_EXERCISE DETAILS_
Only the lines from the beginning of the data below through the line that contains "Main Mix: [1050,252,1236,400]" should be repeated, exactly as written.
----
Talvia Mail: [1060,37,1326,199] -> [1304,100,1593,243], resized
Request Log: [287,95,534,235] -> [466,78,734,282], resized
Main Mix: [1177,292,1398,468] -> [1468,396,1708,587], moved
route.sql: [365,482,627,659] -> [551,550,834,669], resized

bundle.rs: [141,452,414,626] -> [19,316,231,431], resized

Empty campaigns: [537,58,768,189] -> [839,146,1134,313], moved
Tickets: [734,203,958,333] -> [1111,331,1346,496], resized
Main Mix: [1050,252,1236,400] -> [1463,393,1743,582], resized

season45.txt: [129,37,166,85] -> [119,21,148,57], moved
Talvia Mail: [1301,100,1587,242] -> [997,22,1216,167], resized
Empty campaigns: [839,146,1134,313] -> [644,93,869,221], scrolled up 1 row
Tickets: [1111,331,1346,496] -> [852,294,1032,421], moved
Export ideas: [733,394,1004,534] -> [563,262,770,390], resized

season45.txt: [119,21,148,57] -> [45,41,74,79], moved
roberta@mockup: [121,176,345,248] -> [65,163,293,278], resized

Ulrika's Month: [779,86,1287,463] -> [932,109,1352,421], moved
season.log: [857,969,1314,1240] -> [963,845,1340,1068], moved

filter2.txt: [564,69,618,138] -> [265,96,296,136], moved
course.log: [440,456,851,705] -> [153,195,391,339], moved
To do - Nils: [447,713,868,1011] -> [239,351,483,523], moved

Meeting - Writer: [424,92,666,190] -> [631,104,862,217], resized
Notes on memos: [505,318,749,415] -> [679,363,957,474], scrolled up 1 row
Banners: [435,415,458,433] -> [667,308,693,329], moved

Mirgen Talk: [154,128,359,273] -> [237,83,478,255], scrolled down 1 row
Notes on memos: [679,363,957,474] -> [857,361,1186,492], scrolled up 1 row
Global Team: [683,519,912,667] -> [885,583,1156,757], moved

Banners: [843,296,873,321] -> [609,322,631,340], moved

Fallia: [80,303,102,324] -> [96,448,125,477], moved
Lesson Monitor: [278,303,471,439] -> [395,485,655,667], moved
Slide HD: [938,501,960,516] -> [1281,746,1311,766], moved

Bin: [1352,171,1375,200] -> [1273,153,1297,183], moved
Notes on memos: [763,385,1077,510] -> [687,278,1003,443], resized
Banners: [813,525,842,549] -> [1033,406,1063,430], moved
----
_SOLUTION FOR THIS TASK_
Talvia Mail: [1060,37,1326,199] -> [1304,100,1593,243], resized
Request Log: [287,95,534,235] -> [466,78,734,282], resized
Main Mix: [1177,292,1398,468] -> [1468,396,1708,587], moved
route.sql: [365,482,627,659] -> [551,550,834,669], resized

bundle.rs: [141,452,414,626] -> [19,316,231,431], resized

Empty campaigns: [537,58,768,189] -> [839,146,1134,313], moved
Tickets: [734,203,958,333] -> [1111,331,1346,496], resized
Main Mix: [1050,252,1236,400] -> [1463,393,1743,582], resized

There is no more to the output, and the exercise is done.